* [EXERCISE INSTRUCTIONS]
All entries must come back exactly as given, with no pictures in the copy.

* [DATA FOR THIS EXERCISE]
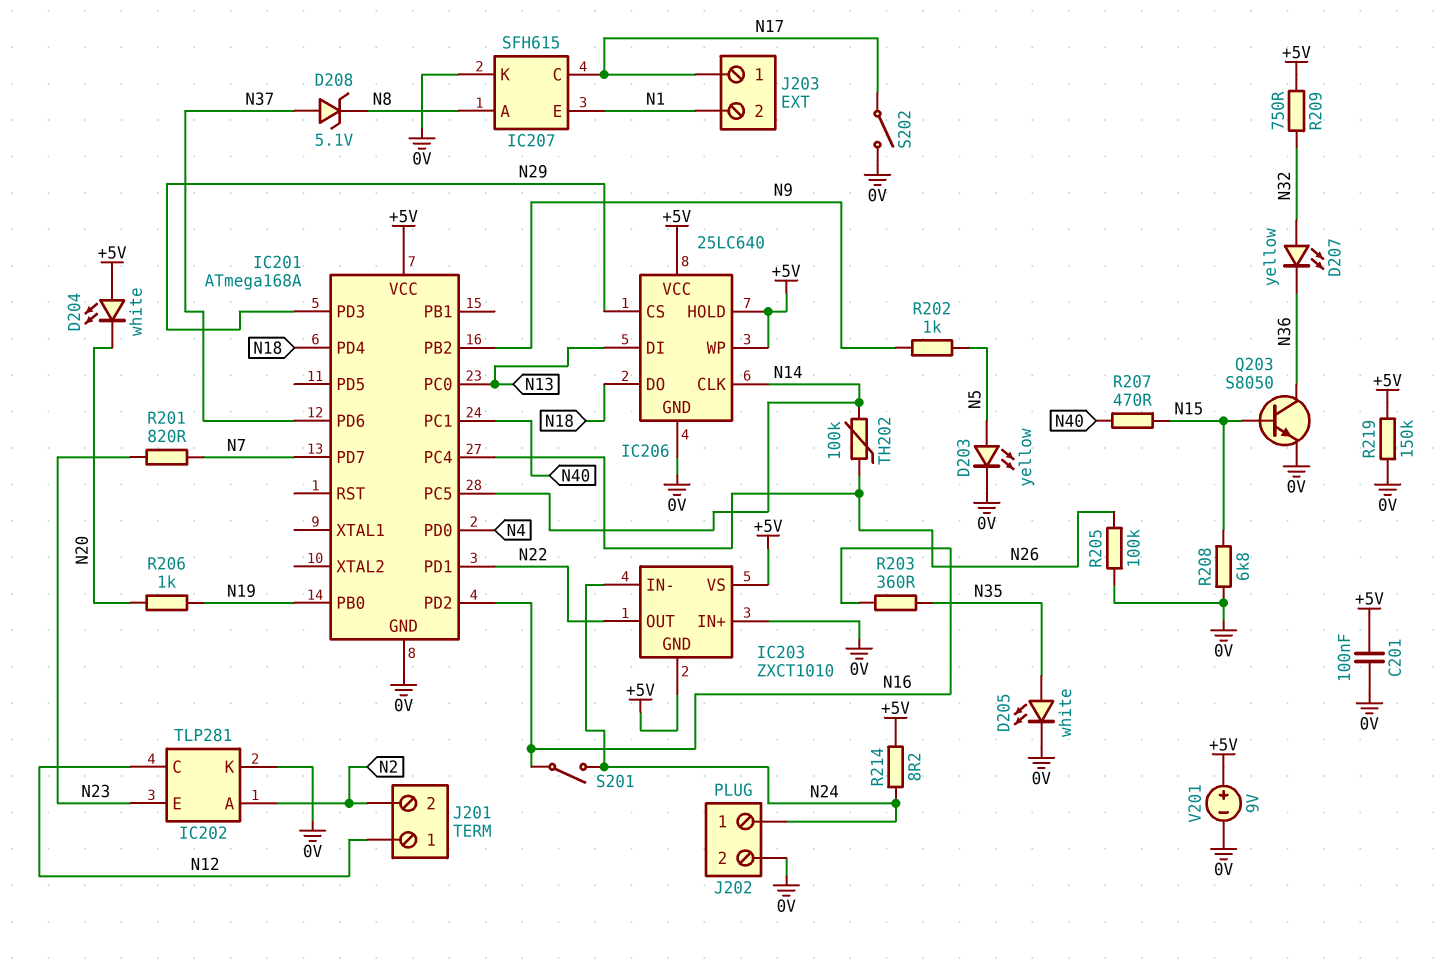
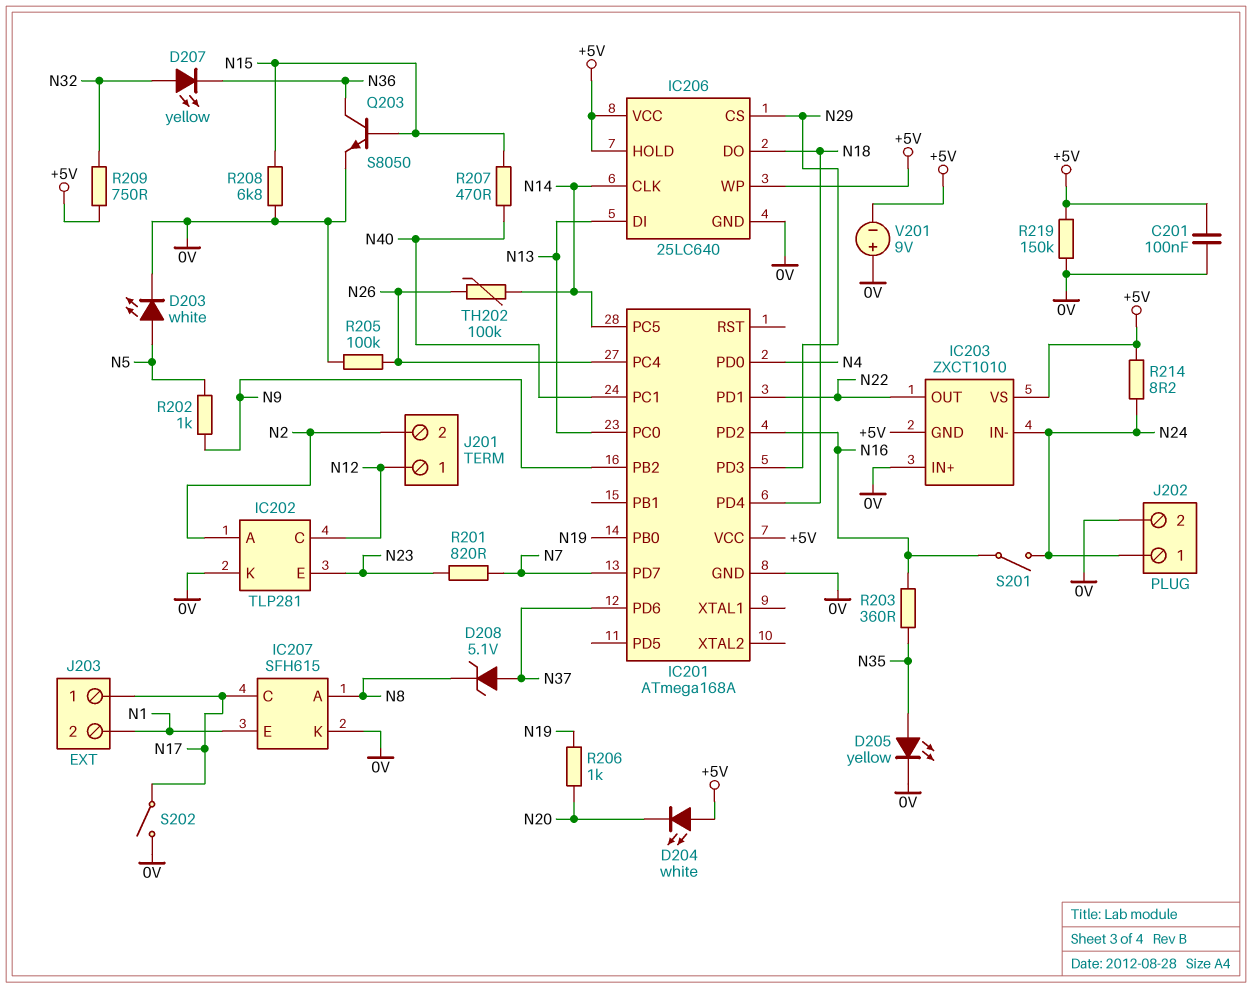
D203: LED yellow (A N5, K 0V) -> LED white (A N5, K 0V)
D205: LED white (A N35, K 0V) -> LED yellow (A N35, K 0V)
V201: 9V (plus +5V, minus 0V) -> 9V (plus 0V, minus +5V)

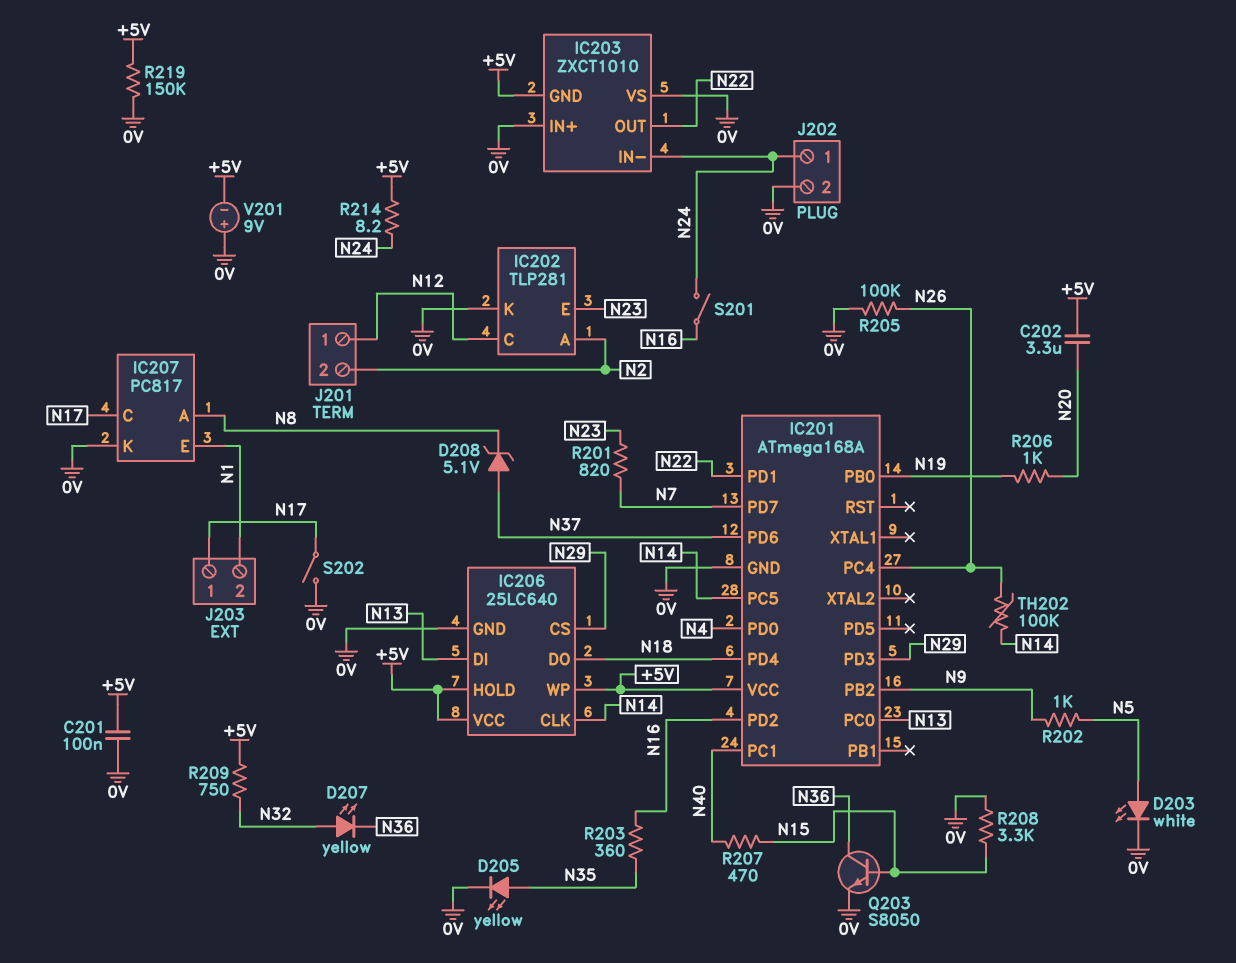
C202: none -> 3.3uF (+5V, N20)
D204: LED white (A +5V, K N20) -> none
IC203 pin VS: +5V -> 0V
IC207: SFH615 -> PC817
R208: 6.8k (0V, N15) -> 3.3k (0V, N15)

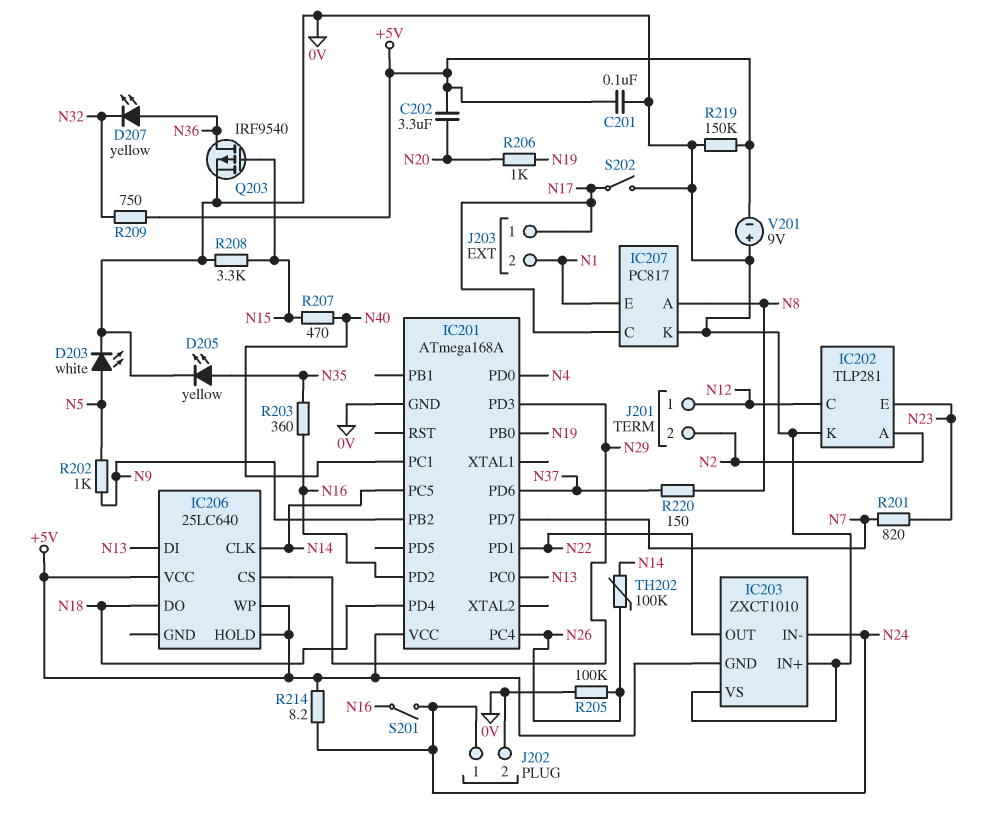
D207: LED yellow (A N32, K N36) -> LED yellow (A N36, K N32)
D208: zener 5.1V (A N37, K N8) -> none
IC206 pin GND: 0V -> none
Q203: NPN S8050 (B N15, C N36, E 0V) -> PMOS IRF9540 (G N15, D N36, S 0V)
R220: none -> 150 (N8, N37)

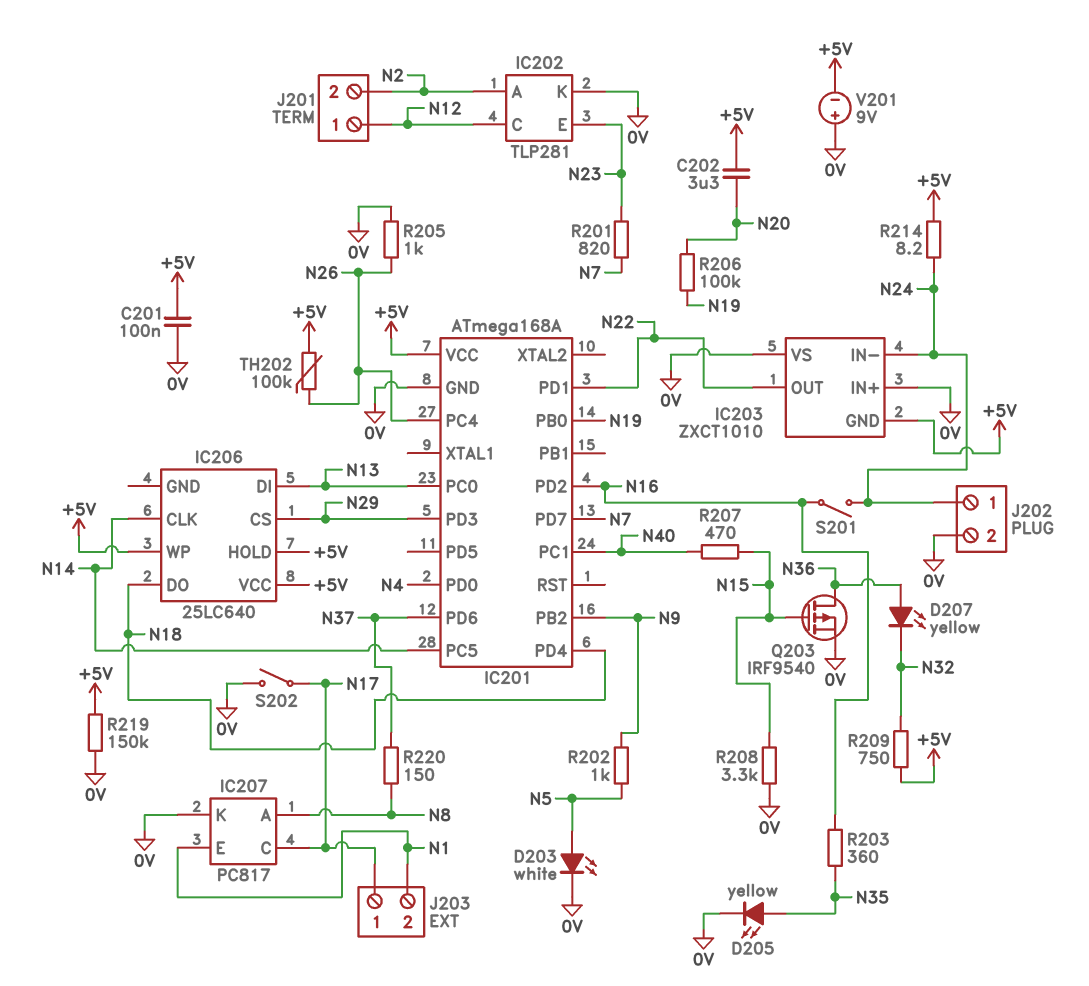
R205: 100k (0V, N26) -> 1k (0V, N26)
R206: 1k (N19, N20) -> 100k (N19, N20)
TH202: 100k (N14, N26) -> 100k (+5V, N26)

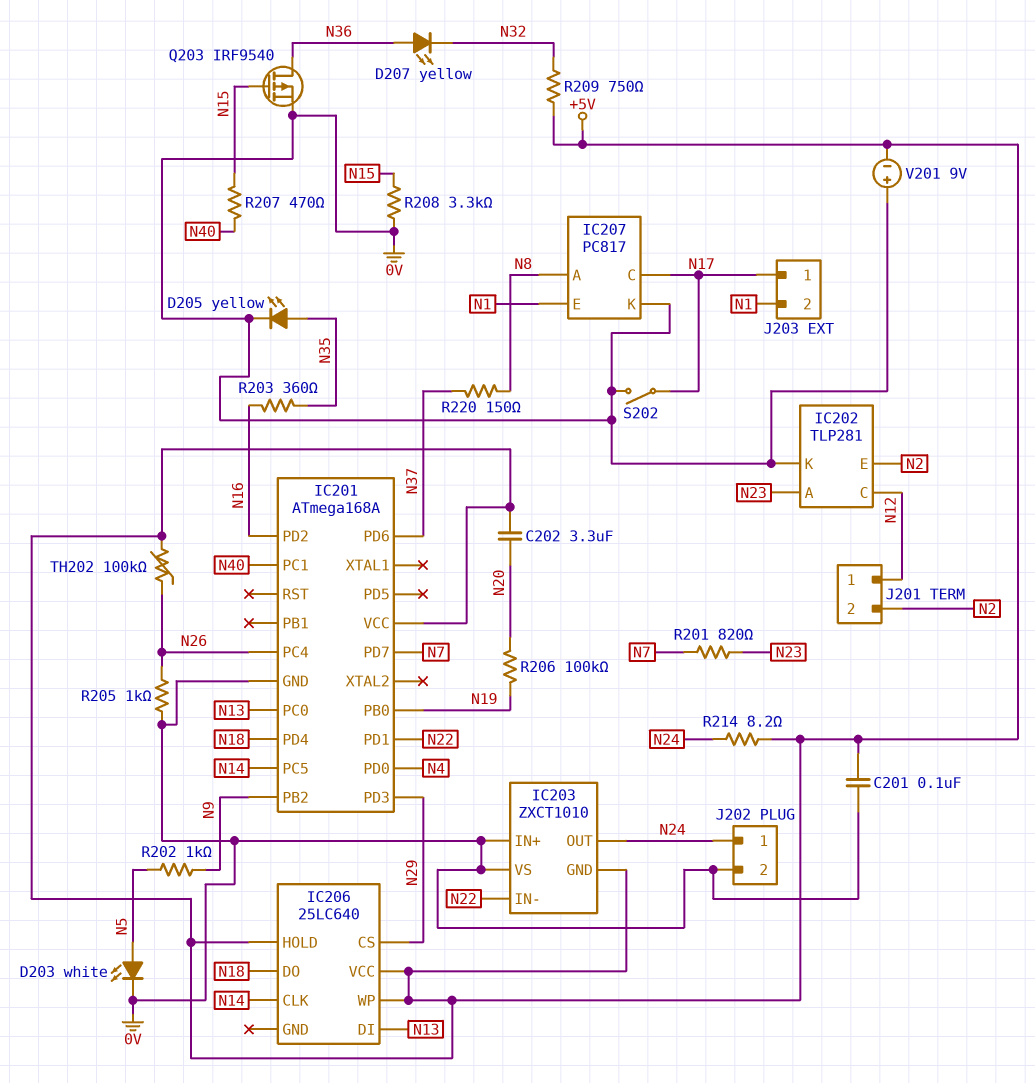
IC202 pin A: N2 -> N23
IC202 pin E: N23 -> N2
IC203 pin IN-: N24 -> N22
IC203 pin OUT: N22 -> N24
R219: 150k (+5V, 0V) -> none
S201: switch (N16, N24) -> none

* [SOLUTION TO THE EXERCISE]
D203: LED yellow (A N5, K 0V) -> LED white (A N5, K 0V)
D205: LED white (A N35, K 0V) -> LED yellow (A N35, K 0V)
V201: 9V (plus +5V, minus 0V) -> 9V (plus 0V, minus +5V)

C202: none -> 3.3uF (+5V, N20)
D204: LED white (A +5V, K N20) -> none
IC203 pin VS: +5V -> 0V
IC207: SFH615 -> PC817
R208: 6.8k (0V, N15) -> 3.3k (0V, N15)

D207: LED yellow (A N32, K N36) -> LED yellow (A N36, K N32)
D208: zener 5.1V (A N37, K N8) -> none
IC206 pin GND: 0V -> none
Q203: NPN S8050 (B N15, C N36, E 0V) -> PMOS IRF9540 (G N15, D N36, S 0V)
R220: none -> 150 (N8, N37)

R205: 100k (0V, N26) -> 1k (0V, N26)
R206: 1k (N19, N20) -> 100k (N19, N20)
TH202: 100k (N14, N26) -> 100k (+5V, N26)

IC202 pin A: N2 -> N23
IC202 pin E: N23 -> N2
IC203 pin IN-: N24 -> N22
IC203 pin OUT: N22 -> N24
R219: 150k (+5V, 0V) -> none
S201: switch (N16, N24) -> none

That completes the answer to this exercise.